_The problem_: Copy out the data word for word, without any of its pictures.

Spatial reasoning data
------------------------------------------------

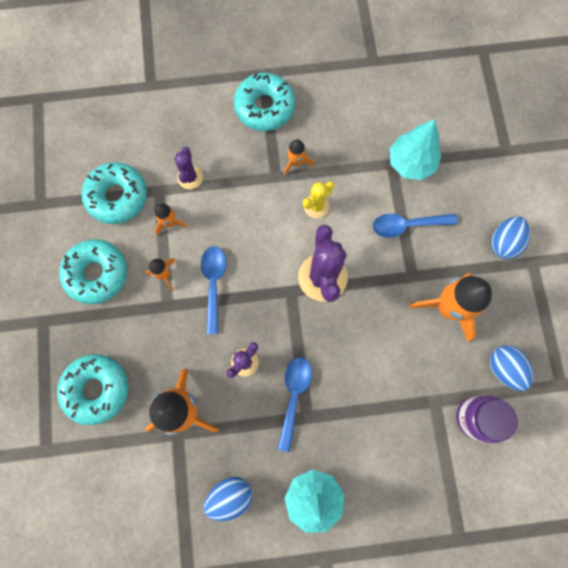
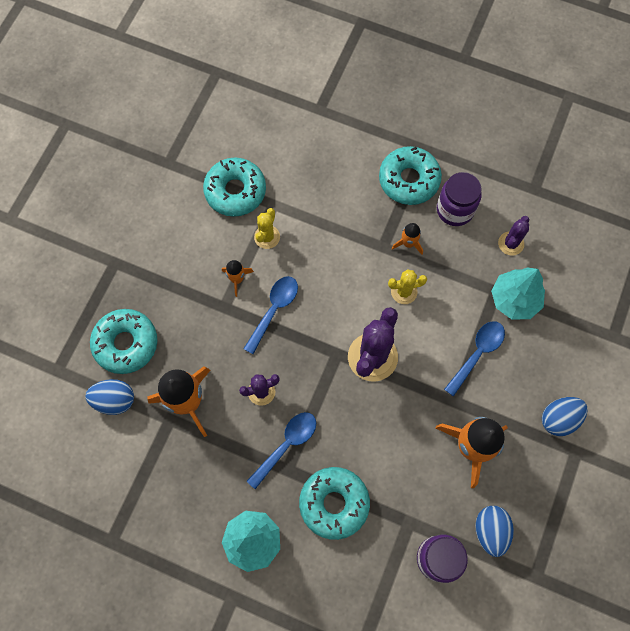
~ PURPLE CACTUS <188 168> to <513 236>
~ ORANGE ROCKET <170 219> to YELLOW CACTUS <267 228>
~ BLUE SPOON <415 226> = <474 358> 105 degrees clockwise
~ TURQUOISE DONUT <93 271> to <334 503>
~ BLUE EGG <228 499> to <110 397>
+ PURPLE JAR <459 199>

------------------------------------------------

_Answer section_:
~ PURPLE CACTUS <188 168> to <513 236>
~ ORANGE ROCKET <170 219> to YELLOW CACTUS <267 228>
~ BLUE SPOON <415 226> = <474 358> 105 degrees clockwise
~ TURQUOISE DONUT <93 271> to <334 503>
~ BLUE EGG <228 499> to <110 397>
+ PURPLE JAR <459 199>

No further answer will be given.